:: Exercise details ::
Repeat the listing word for word, but skip any pictures.

:: Dataset content ::
^^^^^^^^^^^^^^^^

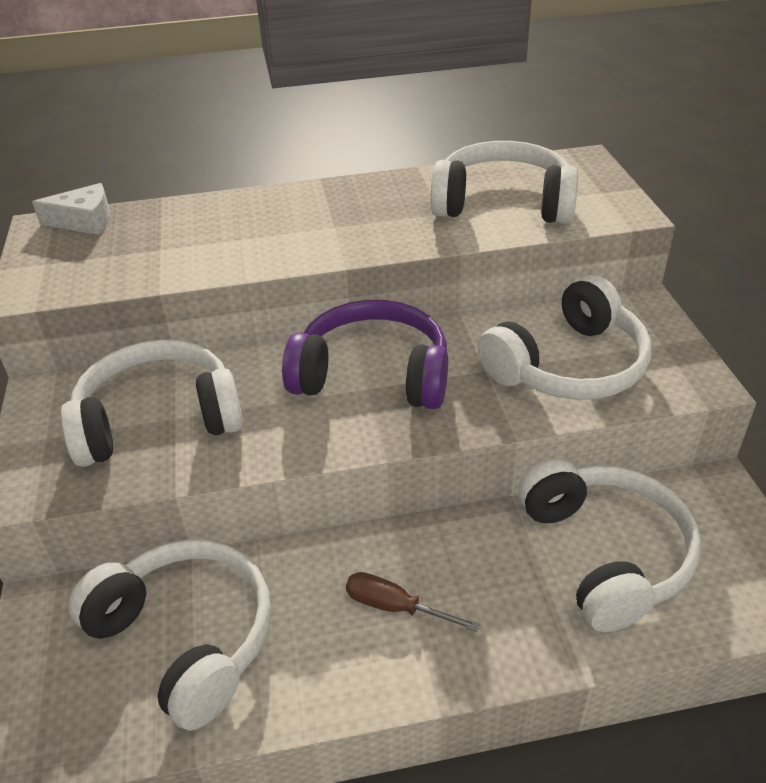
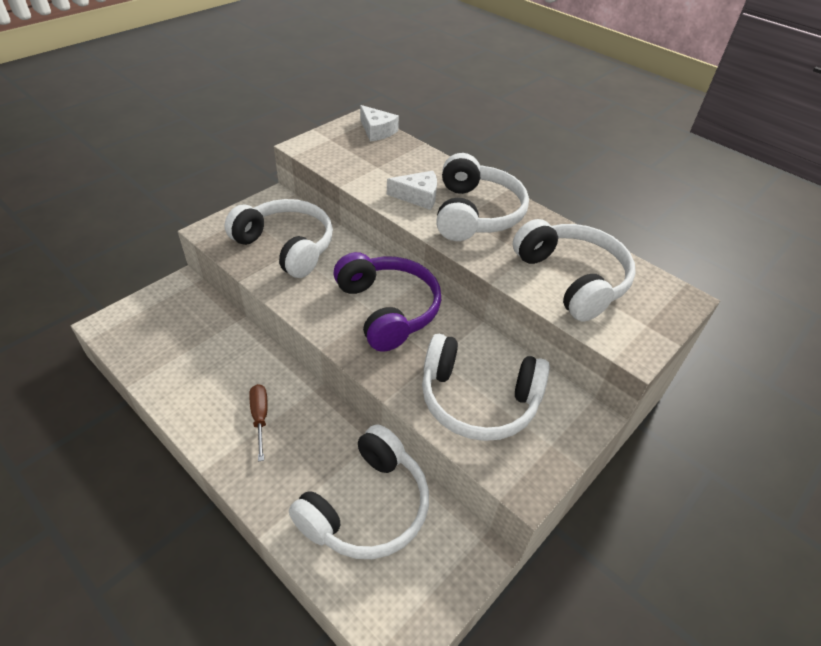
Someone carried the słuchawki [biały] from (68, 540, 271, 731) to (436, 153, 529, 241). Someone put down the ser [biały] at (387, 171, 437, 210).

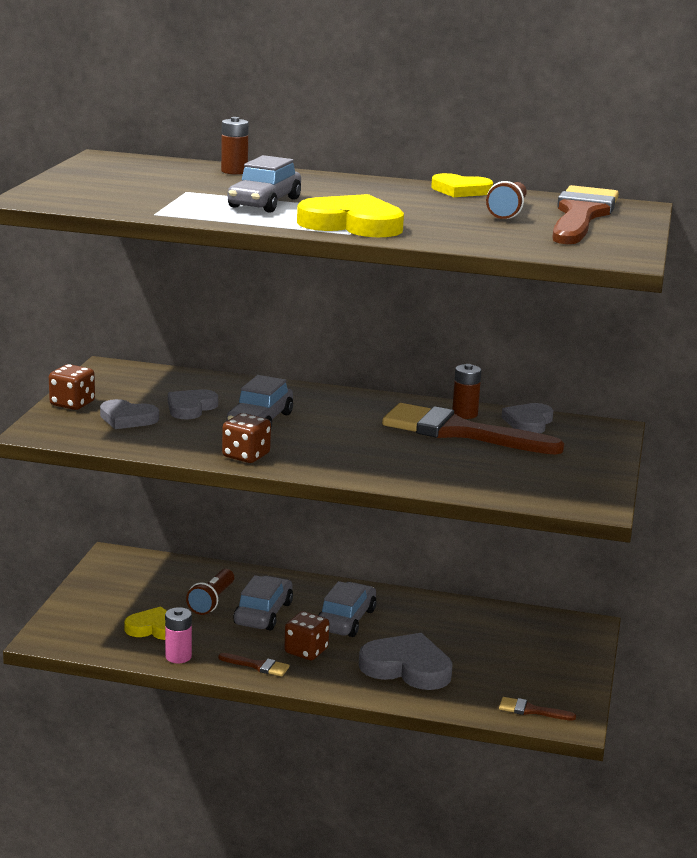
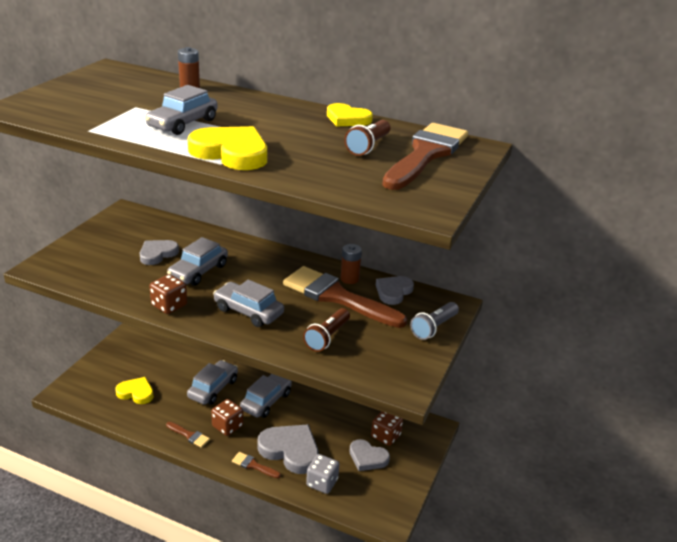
Someone carried the kostka do gry [brązowy] from (49, 364, 95, 410) to (371, 411, 403, 446). Someone carried the serce [szary] from (100, 399, 159, 429) to (349, 439, 390, 471). Someone took away the bateria [różowy] at (165, 607, 192, 663). Someone carried the latarka [brązowy] from (186, 569, 234, 615) to (303, 308, 350, 352). Someone carried the pędzel [brązowy] from (499, 697, 576, 721) to (232, 452, 281, 478). Someone put down the samochód [szary] at (213, 280, 284, 327). Someone put down the kostka do gry [szary] at (306, 454, 339, 494). Someone put down the latarka [szary] at (410, 302, 459, 340).

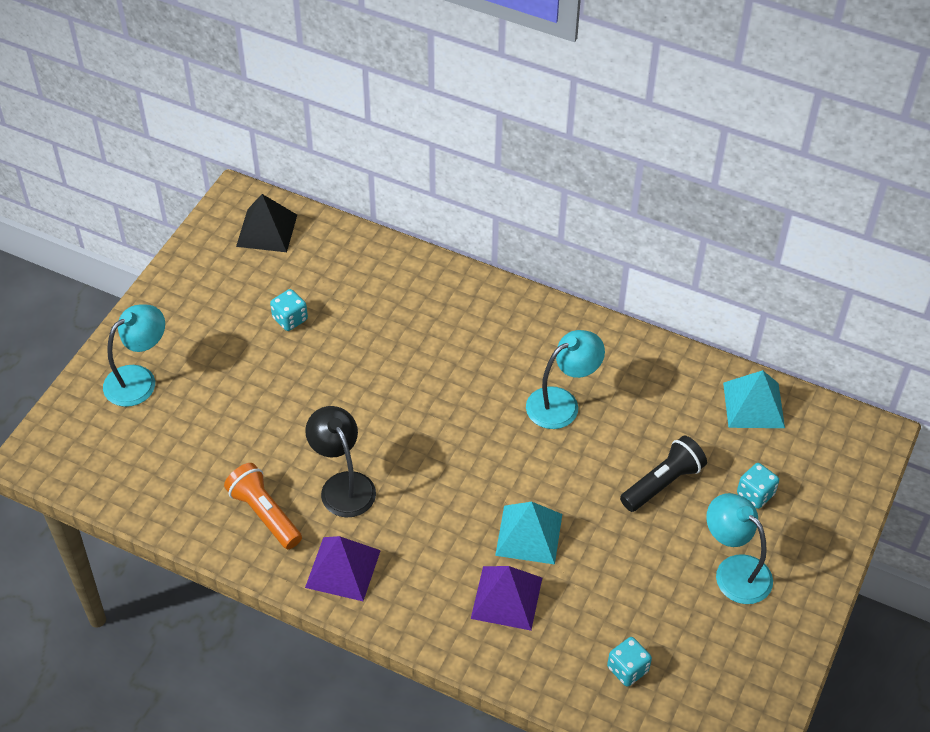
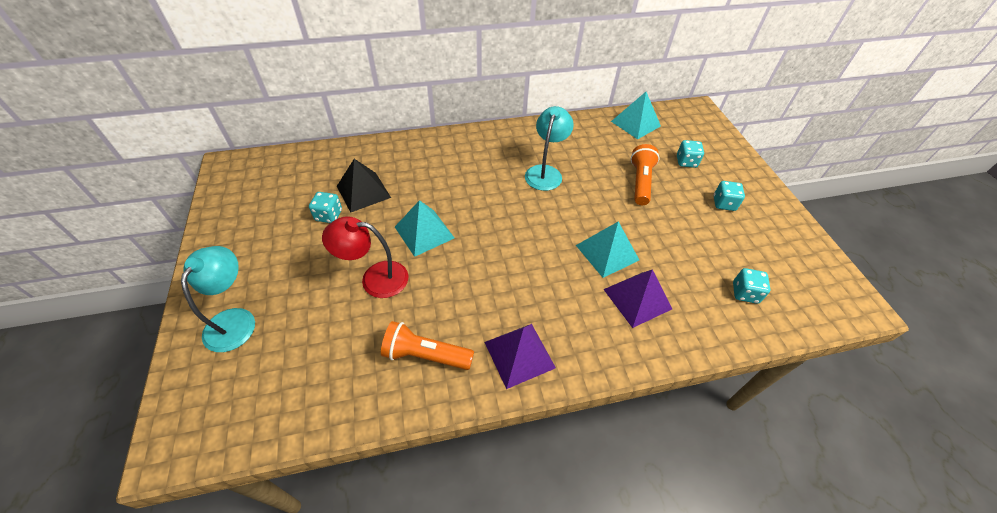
Someone carried the piramida [czarny] from (236, 194, 297, 252) to (337, 159, 391, 212). Someone took away the lampka [czarny] at (305, 406, 376, 518). Someone repainted the latarka [czarny] at (620, 435, 707, 512), which became the latarka [pomarańczowy] at (631, 144, 660, 205). Someone swapped the lampka [turkusowy] at (706, 493, 773, 604) for the kostka do gry [turkusowy] at (714, 181, 745, 211). Someone put down the lampka [czerwony] at (322, 216, 408, 298). Someone put down the piramida [turkusowy] at (395, 200, 454, 257).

^^^^^^^^^^^^^^^^

:: Answer section ::
Someone carried the słuchawki [biały] from (68, 540, 271, 731) to (436, 153, 529, 241). Someone put down the ser [biały] at (387, 171, 437, 210).

Someone carried the kostka do gry [brązowy] from (49, 364, 95, 410) to (371, 411, 403, 446). Someone carried the serce [szary] from (100, 399, 159, 429) to (349, 439, 390, 471). Someone took away the bateria [różowy] at (165, 607, 192, 663). Someone carried the latarka [brązowy] from (186, 569, 234, 615) to (303, 308, 350, 352). Someone carried the pędzel [brązowy] from (499, 697, 576, 721) to (232, 452, 281, 478). Someone put down the samochód [szary] at (213, 280, 284, 327). Someone put down the kostka do gry [szary] at (306, 454, 339, 494). Someone put down the latarka [szary] at (410, 302, 459, 340).

Someone carried the piramida [czarny] from (236, 194, 297, 252) to (337, 159, 391, 212). Someone took away the lampka [czarny] at (305, 406, 376, 518). Someone repainted the latarka [czarny] at (620, 435, 707, 512), which became the latarka [pomarańczowy] at (631, 144, 660, 205). Someone swapped the lampka [turkusowy] at (706, 493, 773, 604) for the kostka do gry [turkusowy] at (714, 181, 745, 211). Someone put down the lampka [czerwony] at (322, 216, 408, 298). Someone put down the piramida [turkusowy] at (395, 200, 454, 257).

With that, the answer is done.